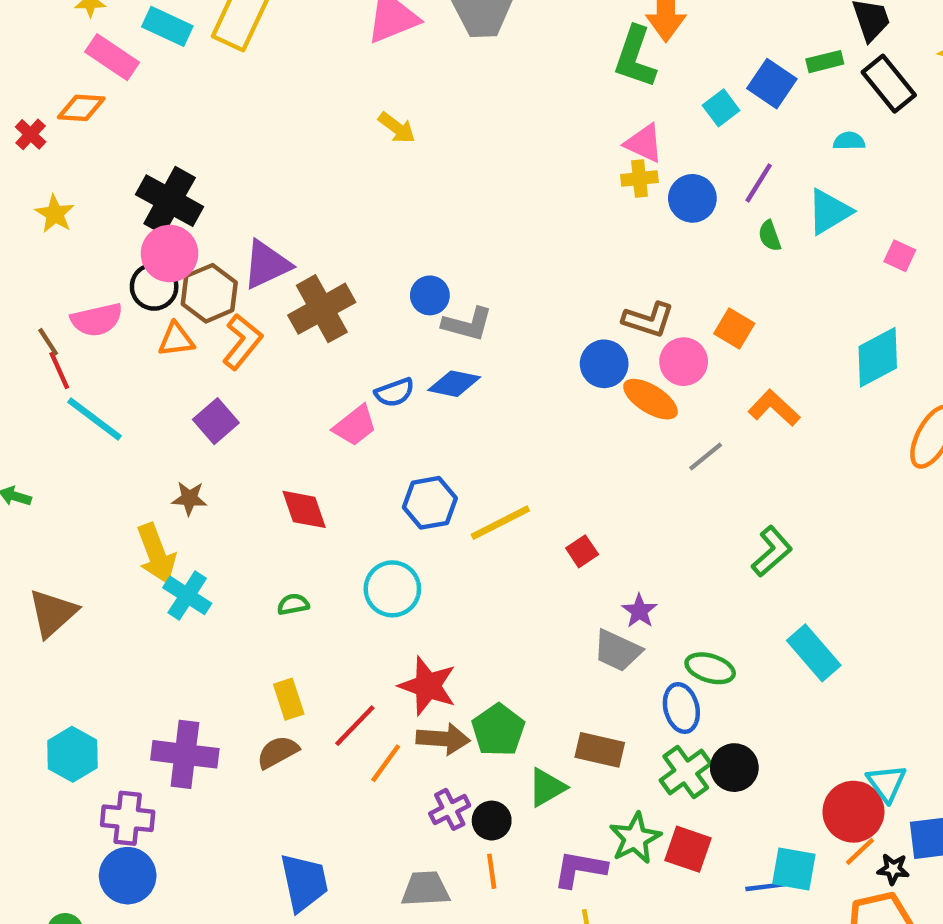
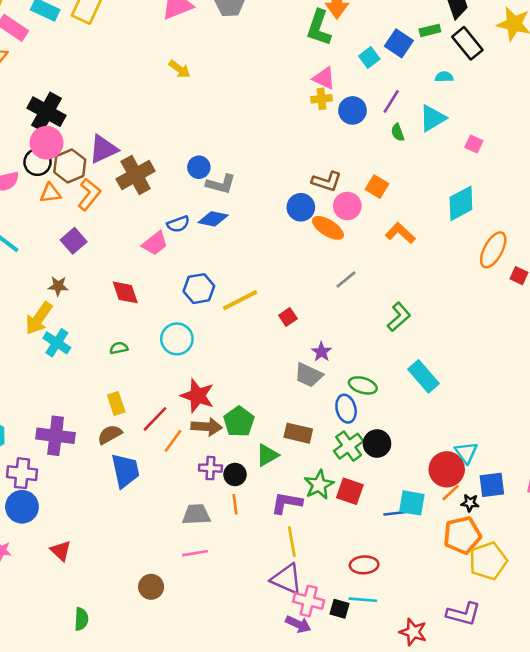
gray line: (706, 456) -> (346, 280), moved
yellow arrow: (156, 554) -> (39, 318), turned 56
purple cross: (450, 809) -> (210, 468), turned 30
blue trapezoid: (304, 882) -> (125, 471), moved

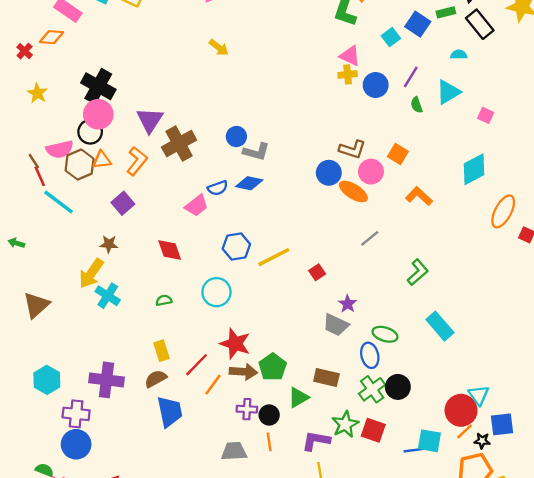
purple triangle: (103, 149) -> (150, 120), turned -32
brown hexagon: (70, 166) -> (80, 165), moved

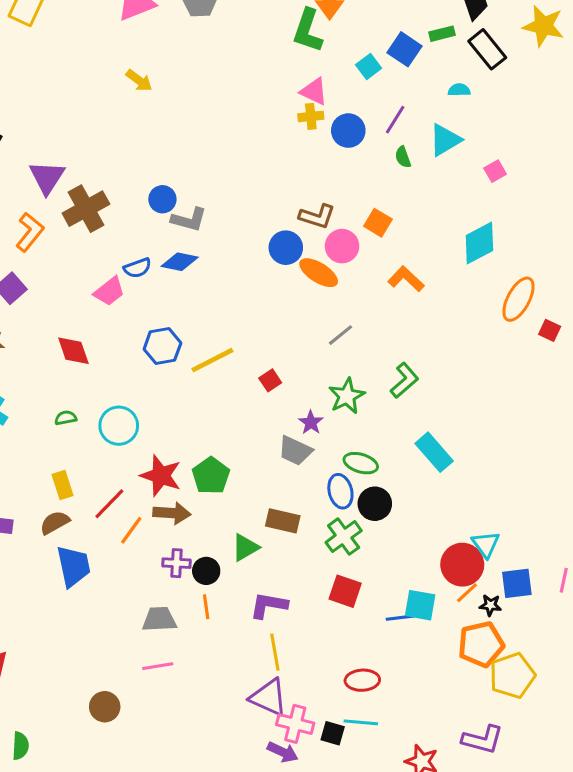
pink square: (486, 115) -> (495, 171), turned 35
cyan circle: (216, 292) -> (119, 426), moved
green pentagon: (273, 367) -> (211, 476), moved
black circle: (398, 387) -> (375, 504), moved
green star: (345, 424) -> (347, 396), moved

### Assignment:
Would you output the full listing exactly as it stands, minus the images?

### Exercise output:
gray line: (706, 456) -> (346, 280), moved
yellow arrow: (156, 554) -> (39, 318), turned 56
purple cross: (450, 809) -> (210, 468), turned 30
blue trapezoid: (304, 882) -> (125, 471), moved

purple triangle: (103, 149) -> (150, 120), turned -32
brown hexagon: (70, 166) -> (80, 165), moved

pink square: (486, 115) -> (495, 171), turned 35
cyan circle: (216, 292) -> (119, 426), moved
green pentagon: (273, 367) -> (211, 476), moved
black circle: (398, 387) -> (375, 504), moved
green star: (345, 424) -> (347, 396), moved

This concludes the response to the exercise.